_Task to complete:_
Keeping each line exactly as it is, output all of the records.

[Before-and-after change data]

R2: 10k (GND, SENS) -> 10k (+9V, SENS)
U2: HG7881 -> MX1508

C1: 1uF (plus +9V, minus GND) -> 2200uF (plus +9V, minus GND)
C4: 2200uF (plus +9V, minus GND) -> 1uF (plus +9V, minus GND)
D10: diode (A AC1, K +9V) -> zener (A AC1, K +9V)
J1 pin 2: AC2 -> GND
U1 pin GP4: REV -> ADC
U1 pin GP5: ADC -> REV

_Finished task:_
R2: 10k (GND, SENS) -> 10k (+9V, SENS)
U2: HG7881 -> MX1508

C1: 1uF (plus +9V, minus GND) -> 2200uF (plus +9V, minus GND)
C4: 2200uF (plus +9V, minus GND) -> 1uF (plus +9V, minus GND)
D10: diode (A AC1, K +9V) -> zener (A AC1, K +9V)
J1 pin 2: AC2 -> GND
U1 pin GP4: REV -> ADC
U1 pin GP5: ADC -> REV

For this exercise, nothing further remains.